### INSTRUCTIONS TO FOLLOW
Restate all entries exactly. Skip the images.

### SOURCE MATERIAL
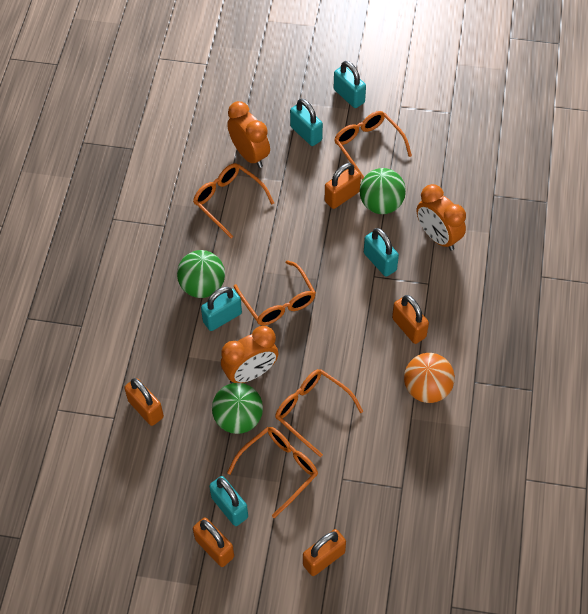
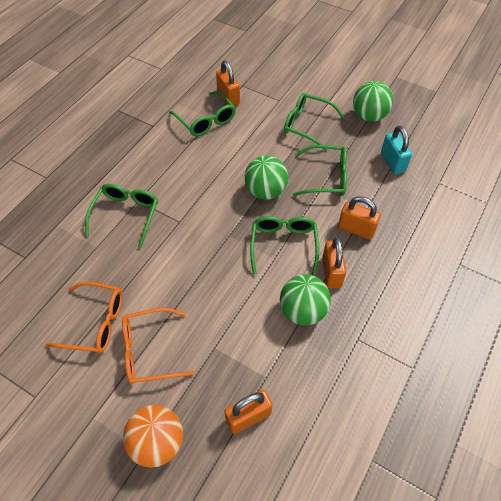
green glasses: 0 -> 5
orange clock: 3 -> 0
orange glasses: 5 -> 2
orange padlock: 5 -> 4
turquoise padlock: 5 -> 1

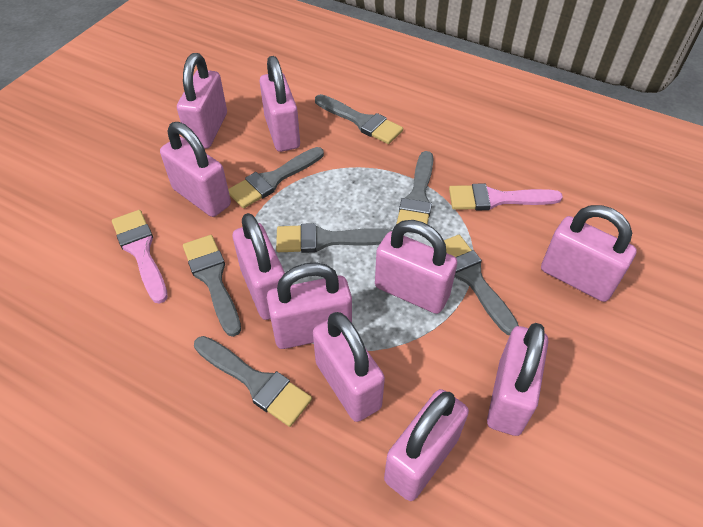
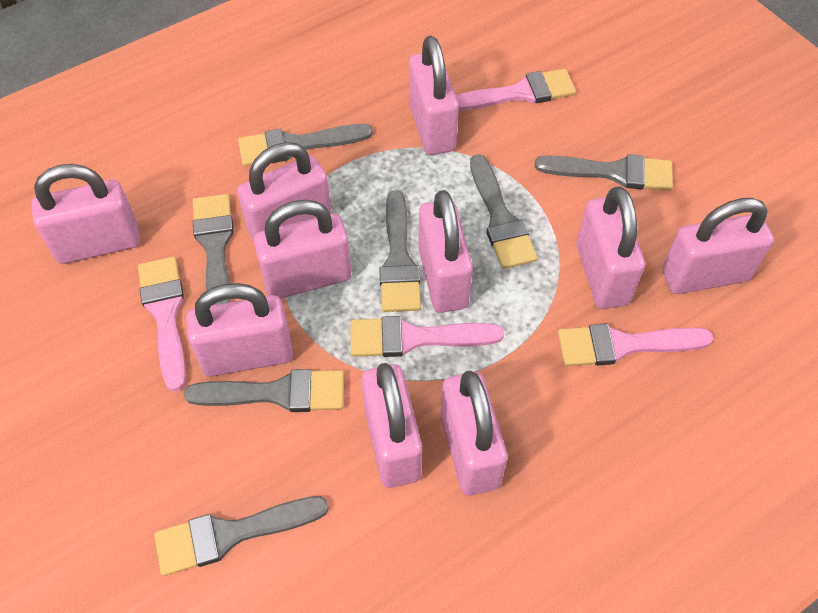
pink brush: 2 -> 4

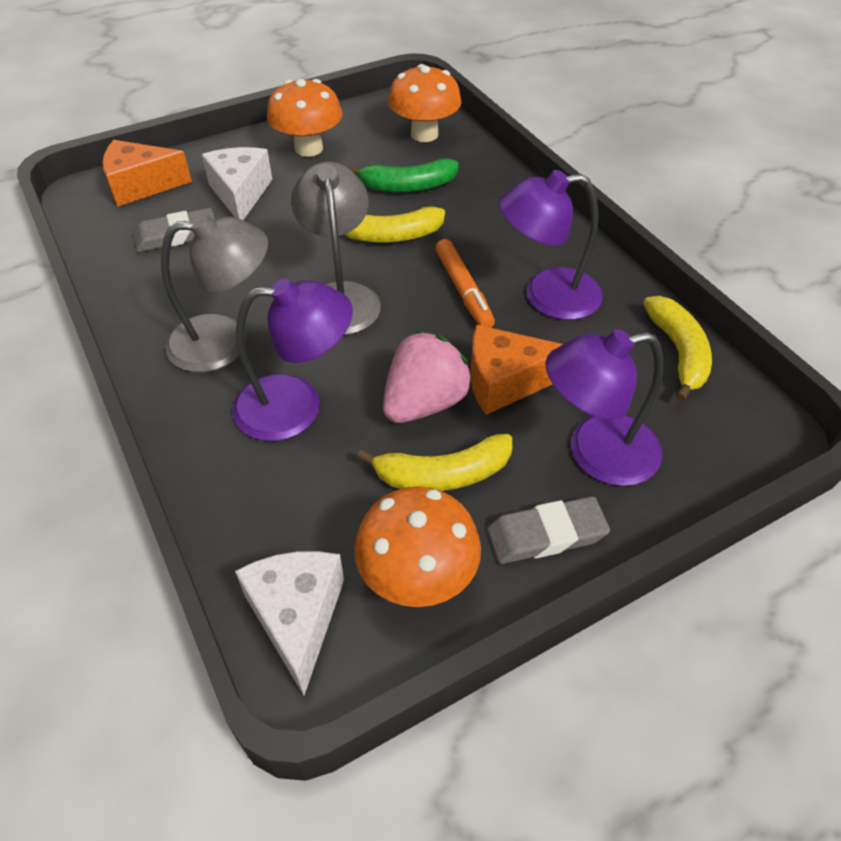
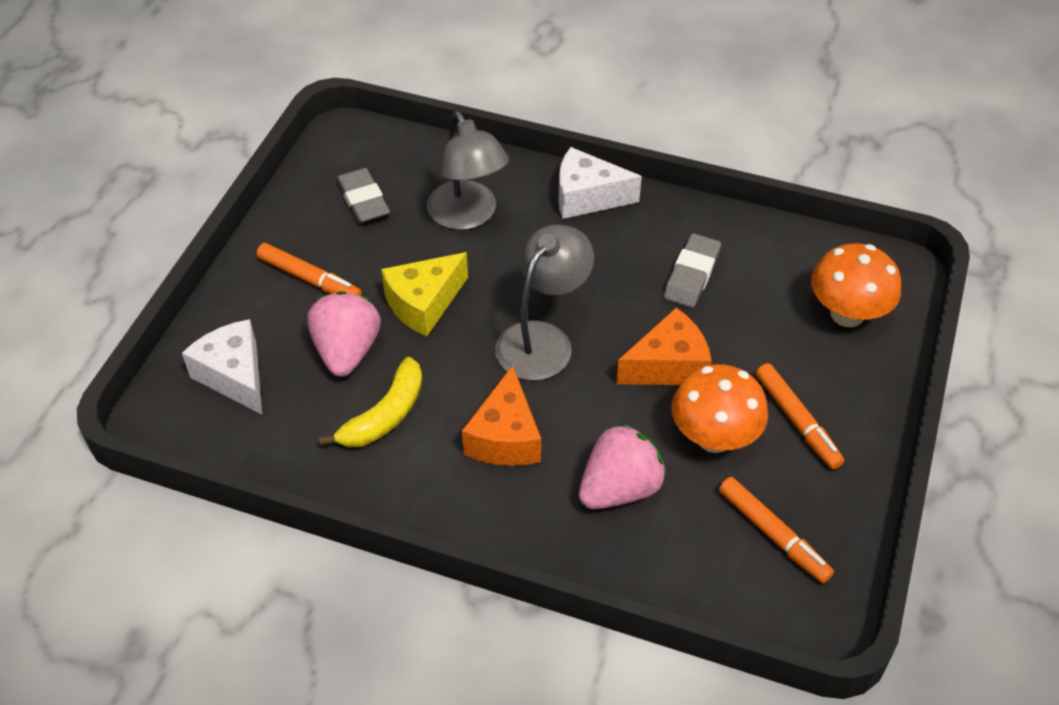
green banana: 1 -> 0
orange marker: 1 -> 3
orange mushroom: 3 -> 2
pink strawberry: 1 -> 2
purple lamp: 3 -> 0
yellow banana: 3 -> 1
yellow cheese: 0 -> 1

### ANSWER SECTION
green glasses: 0 -> 5
orange clock: 3 -> 0
orange glasses: 5 -> 2
orange padlock: 5 -> 4
turquoise padlock: 5 -> 1

pink brush: 2 -> 4

green banana: 1 -> 0
orange marker: 1 -> 3
orange mushroom: 3 -> 2
pink strawberry: 1 -> 2
purple lamp: 3 -> 0
yellow banana: 3 -> 1
yellow cheese: 0 -> 1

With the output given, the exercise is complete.